## Problem to solve
Write out, word for word, only the data from its first line to the line containing "old: rose-pink compact camera".

(Dataset records)
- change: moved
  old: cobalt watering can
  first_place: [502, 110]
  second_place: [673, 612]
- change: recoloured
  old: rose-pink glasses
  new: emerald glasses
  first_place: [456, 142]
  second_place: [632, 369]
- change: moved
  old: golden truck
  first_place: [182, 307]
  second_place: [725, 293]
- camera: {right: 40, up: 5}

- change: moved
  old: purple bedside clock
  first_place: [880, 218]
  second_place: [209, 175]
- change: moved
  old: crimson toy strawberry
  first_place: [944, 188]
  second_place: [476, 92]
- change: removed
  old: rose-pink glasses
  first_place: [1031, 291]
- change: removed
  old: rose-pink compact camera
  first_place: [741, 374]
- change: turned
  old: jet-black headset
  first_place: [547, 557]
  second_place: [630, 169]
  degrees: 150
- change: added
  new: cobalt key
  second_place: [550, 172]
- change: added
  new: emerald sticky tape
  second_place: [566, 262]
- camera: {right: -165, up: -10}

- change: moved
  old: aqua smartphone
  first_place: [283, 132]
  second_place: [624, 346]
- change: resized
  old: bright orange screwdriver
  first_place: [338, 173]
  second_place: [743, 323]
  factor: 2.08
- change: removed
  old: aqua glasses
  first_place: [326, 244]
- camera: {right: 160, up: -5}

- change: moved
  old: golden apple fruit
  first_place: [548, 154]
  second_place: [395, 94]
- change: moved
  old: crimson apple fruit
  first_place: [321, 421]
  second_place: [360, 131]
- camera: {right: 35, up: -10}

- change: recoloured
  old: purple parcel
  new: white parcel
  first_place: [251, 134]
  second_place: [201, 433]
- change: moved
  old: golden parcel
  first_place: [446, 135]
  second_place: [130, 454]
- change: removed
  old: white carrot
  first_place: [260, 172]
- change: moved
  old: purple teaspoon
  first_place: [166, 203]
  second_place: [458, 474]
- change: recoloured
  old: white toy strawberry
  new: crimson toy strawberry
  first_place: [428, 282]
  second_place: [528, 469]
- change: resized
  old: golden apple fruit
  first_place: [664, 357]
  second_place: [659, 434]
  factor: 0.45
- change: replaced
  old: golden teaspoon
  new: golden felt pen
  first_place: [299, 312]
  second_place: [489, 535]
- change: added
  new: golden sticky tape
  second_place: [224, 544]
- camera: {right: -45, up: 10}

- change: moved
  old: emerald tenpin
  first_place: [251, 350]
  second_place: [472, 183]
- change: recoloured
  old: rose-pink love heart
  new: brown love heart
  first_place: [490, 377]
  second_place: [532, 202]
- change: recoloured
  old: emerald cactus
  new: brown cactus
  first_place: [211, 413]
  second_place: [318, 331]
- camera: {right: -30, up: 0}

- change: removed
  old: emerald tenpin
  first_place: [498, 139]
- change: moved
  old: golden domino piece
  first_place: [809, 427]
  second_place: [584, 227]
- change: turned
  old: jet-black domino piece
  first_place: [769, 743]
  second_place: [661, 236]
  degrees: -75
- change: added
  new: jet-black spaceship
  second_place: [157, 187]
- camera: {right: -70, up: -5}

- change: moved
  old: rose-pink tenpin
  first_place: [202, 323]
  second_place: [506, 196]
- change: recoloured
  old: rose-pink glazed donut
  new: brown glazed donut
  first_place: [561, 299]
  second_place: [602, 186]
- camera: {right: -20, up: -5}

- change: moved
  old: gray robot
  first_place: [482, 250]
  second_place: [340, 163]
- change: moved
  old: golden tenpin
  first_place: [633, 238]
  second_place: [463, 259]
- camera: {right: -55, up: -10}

## Answer to this problem
- change: moved
  old: cobalt watering can
  first_place: [502, 110]
  second_place: [673, 612]
- change: recoloured
  old: rose-pink glasses
  new: emerald glasses
  first_place: [456, 142]
  second_place: [632, 369]
- change: moved
  old: golden truck
  first_place: [182, 307]
  second_place: [725, 293]
- camera: {right: 40, up: 5}

- change: moved
  old: purple bedside clock
  first_place: [880, 218]
  second_place: [209, 175]
- change: moved
  old: crimson toy strawberry
  first_place: [944, 188]
  second_place: [476, 92]
- change: removed
  old: rose-pink glasses
  first_place: [1031, 291]
- change: removed
  old: rose-pink compact camera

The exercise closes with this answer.